Filter the entries for the word "right". Copy each line that has it.

▶ **DATASET RECORDS**
* * *

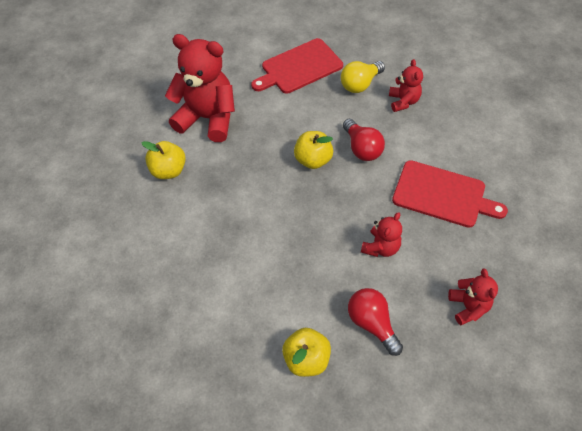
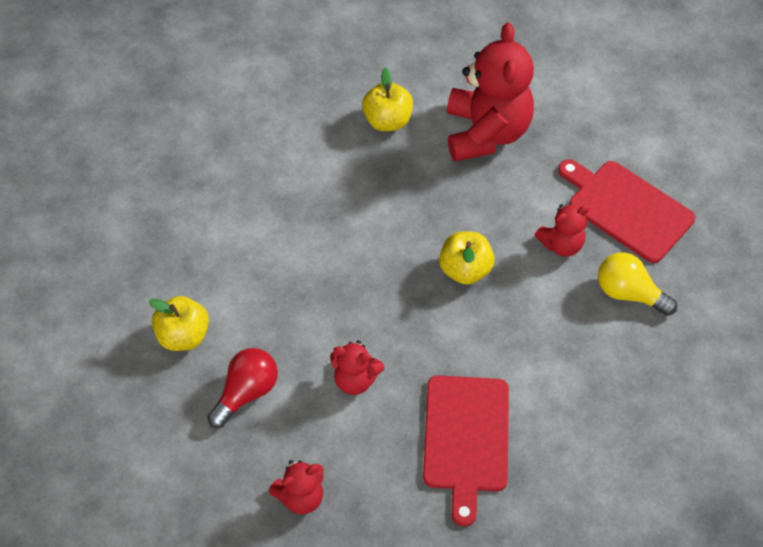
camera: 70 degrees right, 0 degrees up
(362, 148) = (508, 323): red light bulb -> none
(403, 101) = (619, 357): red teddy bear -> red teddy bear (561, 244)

* * *

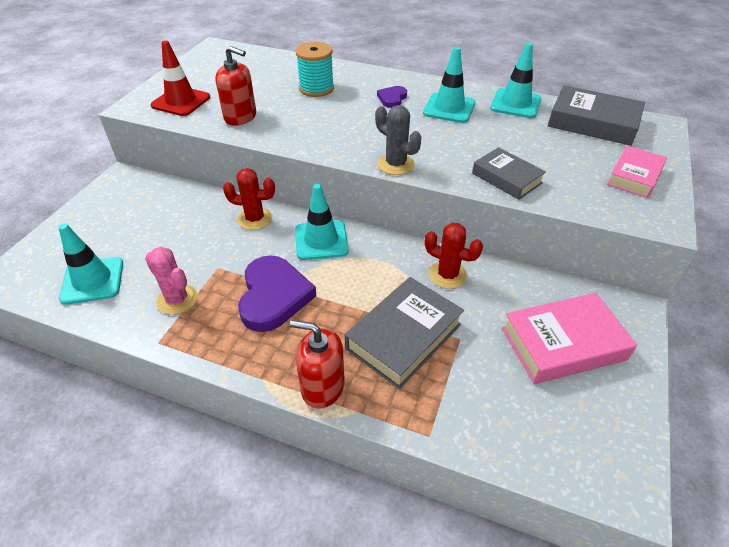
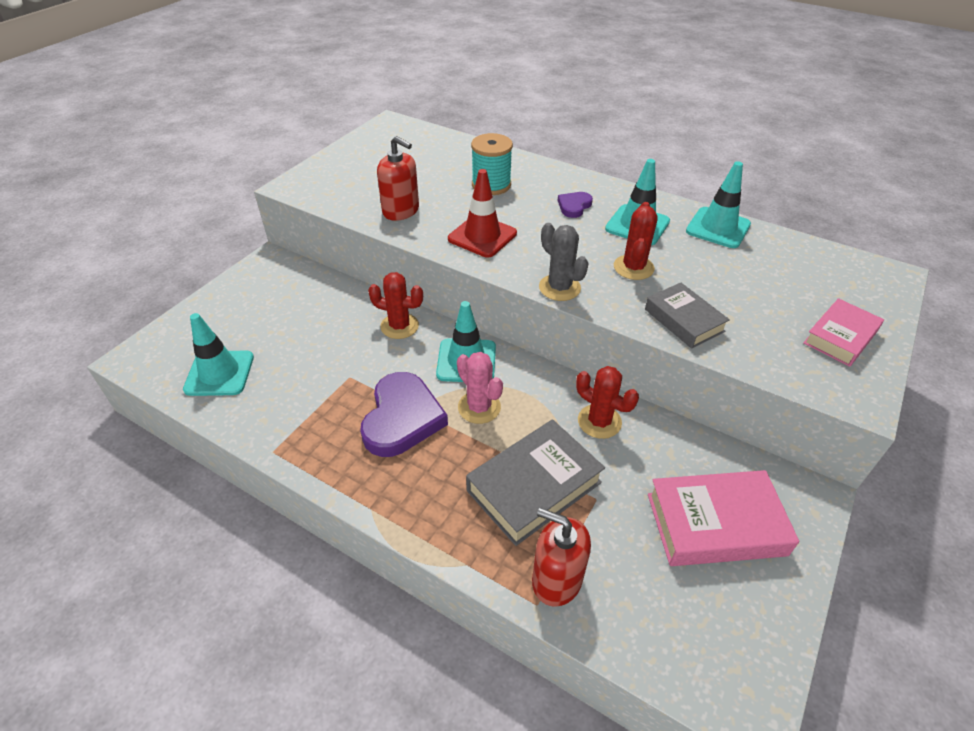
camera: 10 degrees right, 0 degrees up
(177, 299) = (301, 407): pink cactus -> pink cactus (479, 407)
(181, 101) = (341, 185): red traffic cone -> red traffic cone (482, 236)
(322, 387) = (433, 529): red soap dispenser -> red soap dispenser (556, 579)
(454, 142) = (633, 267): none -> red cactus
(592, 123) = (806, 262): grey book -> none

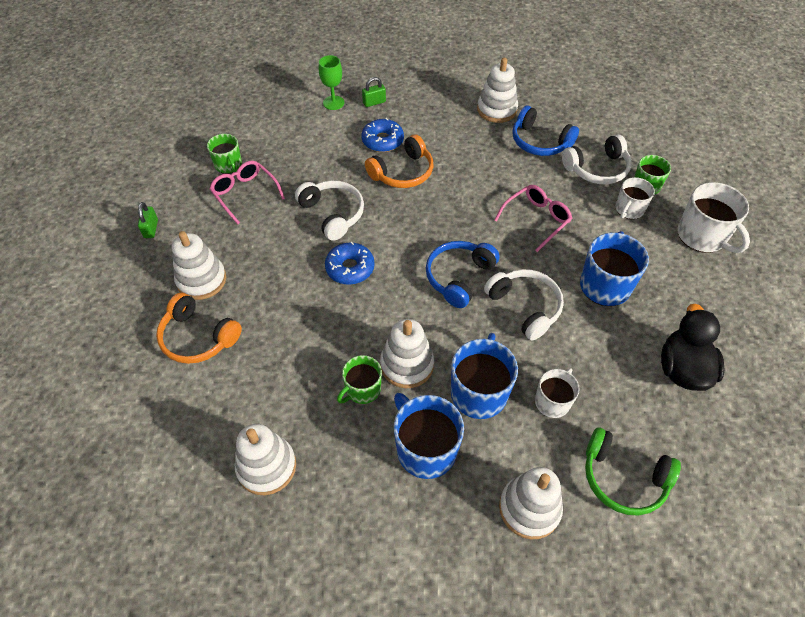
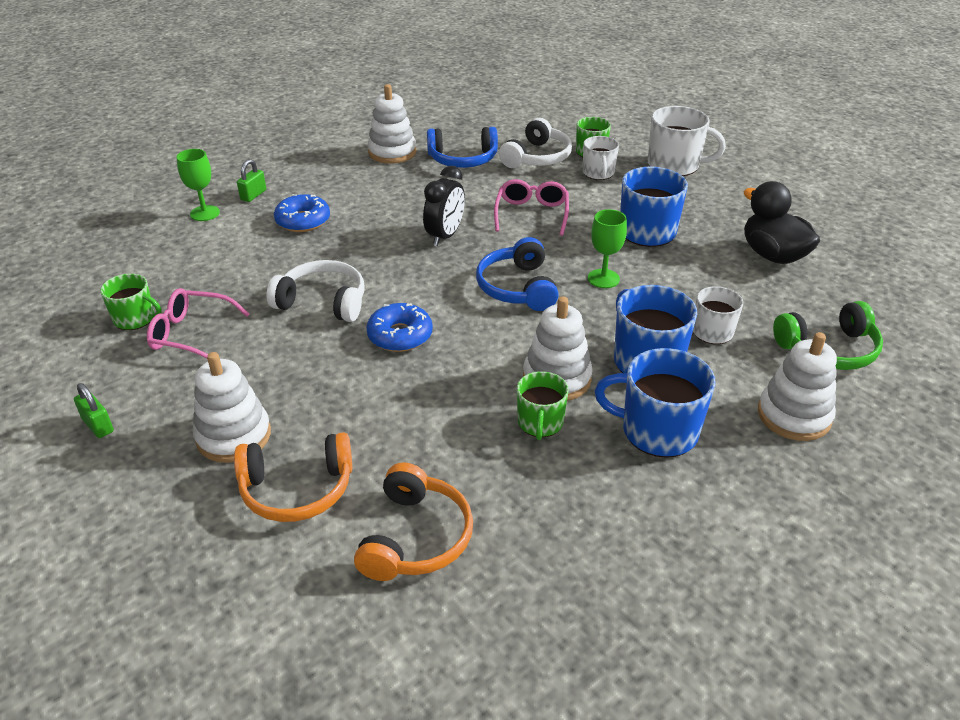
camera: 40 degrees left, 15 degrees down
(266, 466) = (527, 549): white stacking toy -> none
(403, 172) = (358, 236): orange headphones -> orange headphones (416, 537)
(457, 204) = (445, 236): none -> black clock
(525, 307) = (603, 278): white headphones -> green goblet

* * *

▶ **WRITTEN RESPONSE**
camera: 70 degrees right, 0 degrees up
camera: 10 degrees right, 0 degrees up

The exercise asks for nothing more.